WORK ITEM> Beginning with the line that contains "gray hexagon: (165, 285) -> (73, 152), moved", retype the entries below exactly, ending with the line that contains "gray rectangle: (213, 525)". Leave out any pictures.
BEGIN DATASET EXTRACT
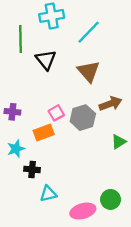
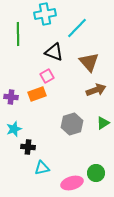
black triangle: (46, 60) -> (54, 52), moved, turned -30
brown triangle: (89, 71) -> (89, 62), moved
pink square: (56, 113) -> (47, 76), moved
gray hexagon: (83, 118) -> (72, 124), moved
orange rectangle: (44, 133) -> (37, 94), moved

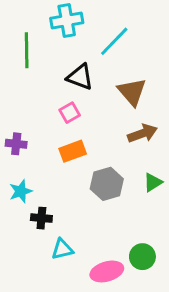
orange rectangle: (37, 94) -> (73, 151), moved

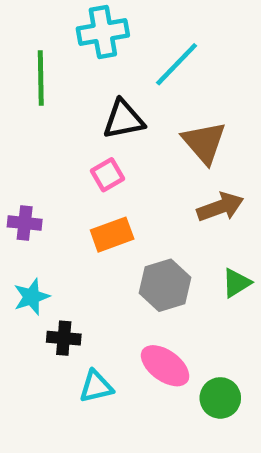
black triangle: (80, 77) -> (124, 119), turned -32
pink ellipse: (107, 271) -> (165, 366), moved, turned 52

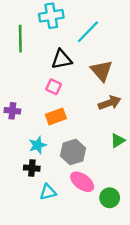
pink square: (107, 175) -> (54, 87), turned -35
gray hexagon: (165, 285) -> (73, 152), moved
cyan star: (32, 297) -> (38, 145), moved

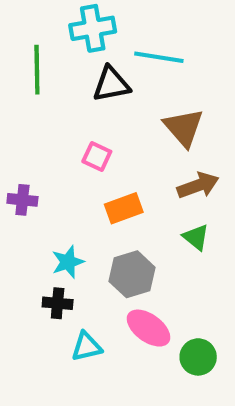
cyan line: (88, 32) -> (159, 57), turned 55
black triangle: (62, 59) -> (111, 84), moved
orange rectangle: (56, 117) -> (124, 208), moved
green triangle: (118, 141) -> (196, 237), moved, turned -49

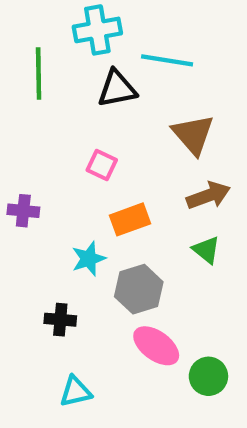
cyan star: (68, 262) -> (89, 259), moved
cyan triangle: (86, 347) -> (76, 392), moved

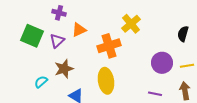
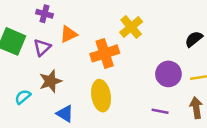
black semicircle: (183, 34) -> (194, 39), turned 35

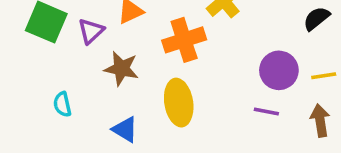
brown star: (51, 81) -> (121, 69), moved, turned 30
cyan semicircle: (23, 97) -> (62, 104), turned -63
purple line: (160, 111) -> (266, 112), moved

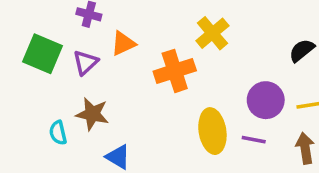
brown star: (121, 69) -> (92, 114), moved
yellow ellipse: (179, 103) -> (212, 131), moved

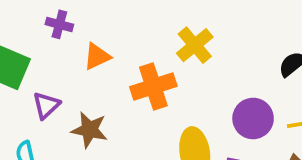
purple triangle: (85, 62) -> (46, 105), moved
brown star: (92, 114) -> (89, 130), moved

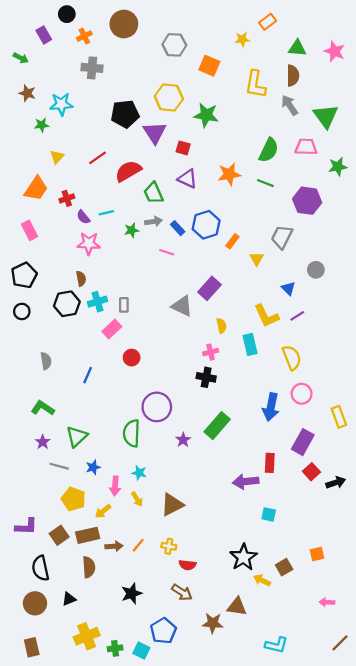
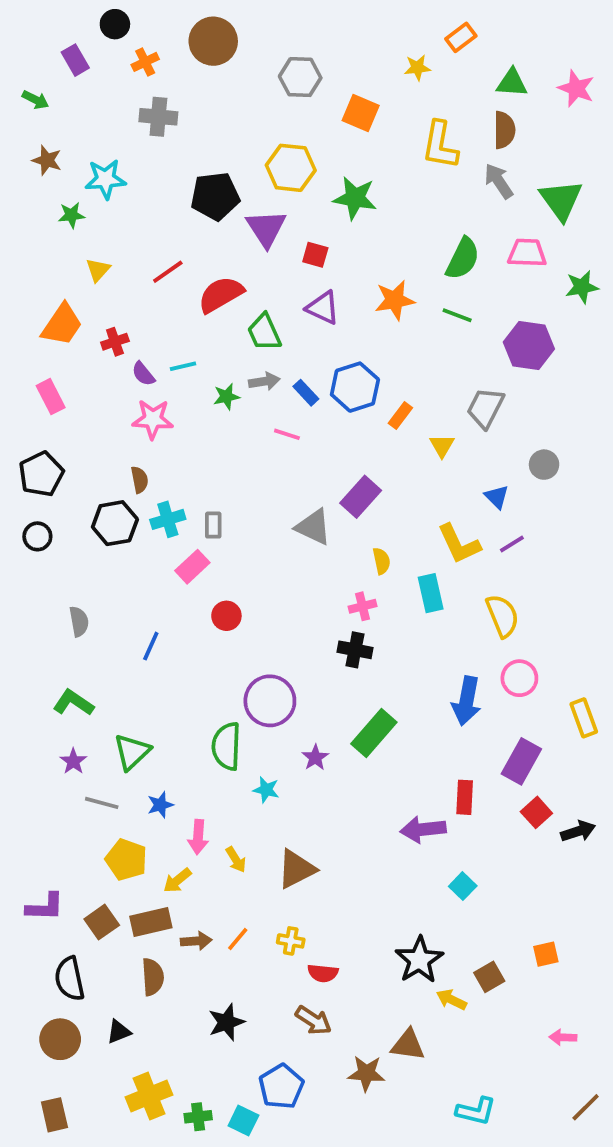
cyan star: (139, 473) -> (266, 790), moved
cyan square: (269, 514) -> (463, 886), turned 32

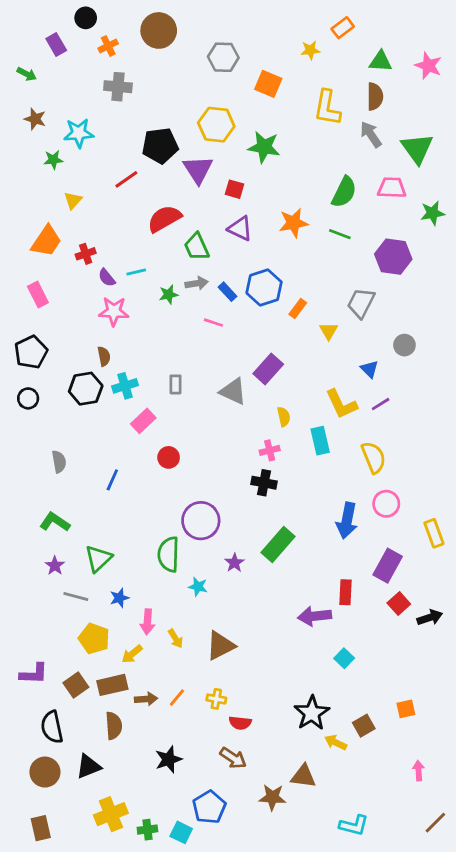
red line: (168, 272) -> (126, 179), moved
gray rectangle: (213, 525) -> (176, 384), moved
black triangle: (119, 1032) -> (88, 766), size x1.4
pink arrow: (563, 1037) -> (419, 771), turned 84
END DATASET EXTRACT
EXPECTED ANSWER>
gray hexagon: (165, 285) -> (73, 152), moved
cyan star: (32, 297) -> (38, 145), moved

cyan line: (88, 32) -> (159, 57), turned 55
black triangle: (62, 59) -> (111, 84), moved
orange rectangle: (56, 117) -> (124, 208), moved
green triangle: (118, 141) -> (196, 237), moved, turned -49

cyan star: (68, 262) -> (89, 259), moved
cyan triangle: (86, 347) -> (76, 392), moved

black semicircle: (183, 34) -> (194, 39), turned 35

brown star: (51, 81) -> (121, 69), moved, turned 30
cyan semicircle: (23, 97) -> (62, 104), turned -63
purple line: (160, 111) -> (266, 112), moved

brown star: (121, 69) -> (92, 114), moved
yellow ellipse: (179, 103) -> (212, 131), moved

purple triangle: (85, 62) -> (46, 105), moved
brown star: (92, 114) -> (89, 130), moved

cyan star: (139, 473) -> (266, 790), moved
cyan square: (269, 514) -> (463, 886), turned 32

red line: (168, 272) -> (126, 179), moved
gray rectangle: (213, 525) -> (176, 384), moved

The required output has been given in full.